*DIRECTIONS FOR THIS TASK*:
Once you reach the line containing "(464, 101) = (325, 180): red" in the entries below, write out that line and each one after it down to the line containing "(872, 156) = (85, 145): green", exactly and with nothing added.

*DATA SUPPLIED*:
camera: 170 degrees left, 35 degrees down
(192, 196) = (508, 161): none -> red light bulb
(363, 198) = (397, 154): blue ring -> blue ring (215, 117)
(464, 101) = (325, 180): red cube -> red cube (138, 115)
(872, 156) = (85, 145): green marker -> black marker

--

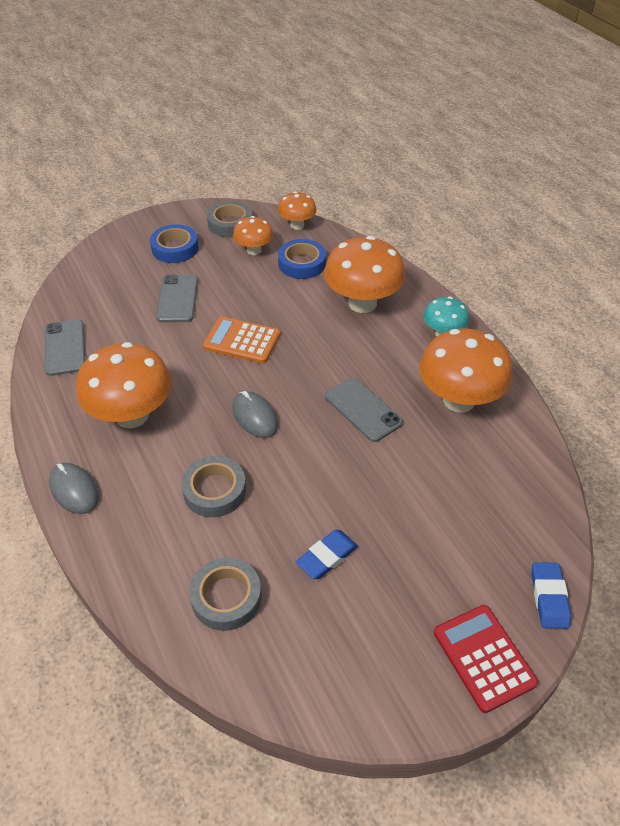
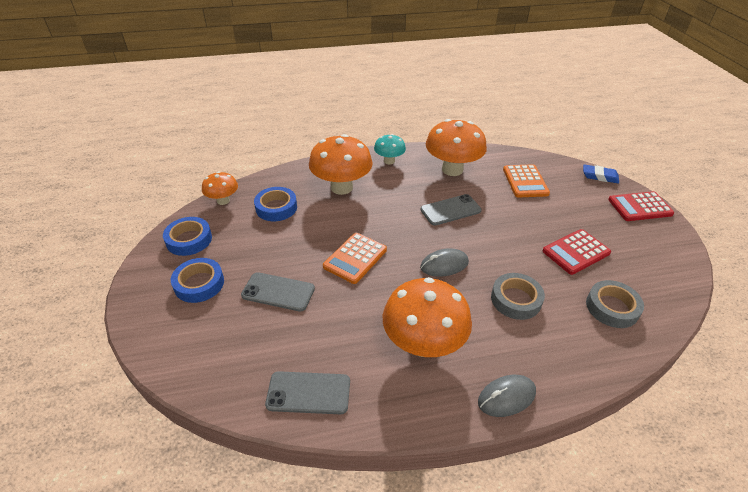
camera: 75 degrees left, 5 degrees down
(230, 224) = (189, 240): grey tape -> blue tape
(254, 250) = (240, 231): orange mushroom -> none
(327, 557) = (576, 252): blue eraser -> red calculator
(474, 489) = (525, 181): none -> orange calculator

--

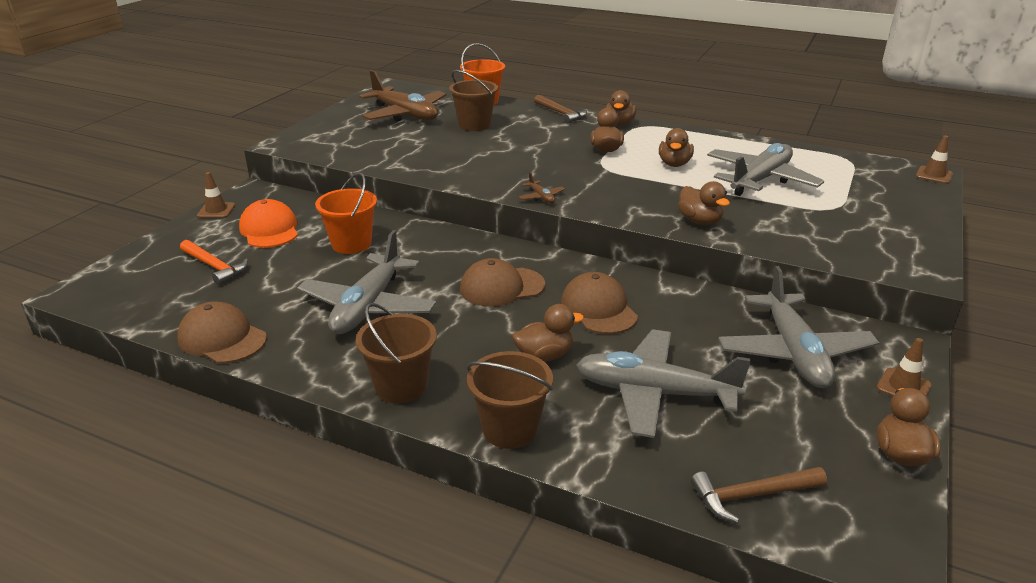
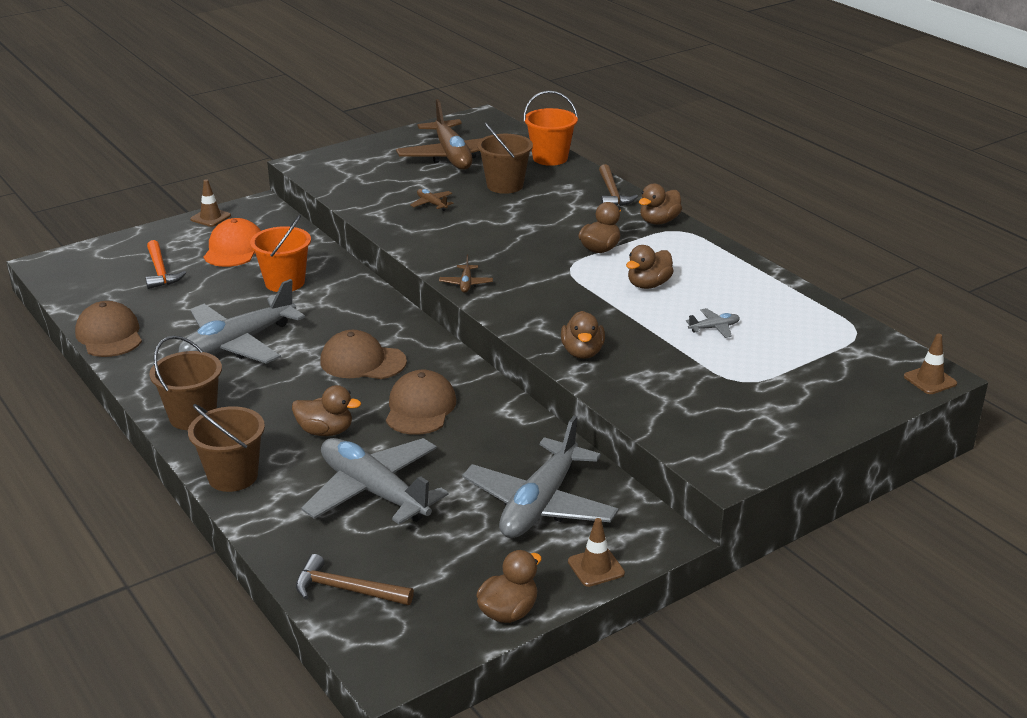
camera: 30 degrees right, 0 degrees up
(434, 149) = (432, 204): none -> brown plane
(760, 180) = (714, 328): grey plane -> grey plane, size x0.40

*WRITTEN ANSWER*:
(464, 101) = (325, 180): red cube -> red cube (138, 115)
(872, 156) = (85, 145): green marker -> black marker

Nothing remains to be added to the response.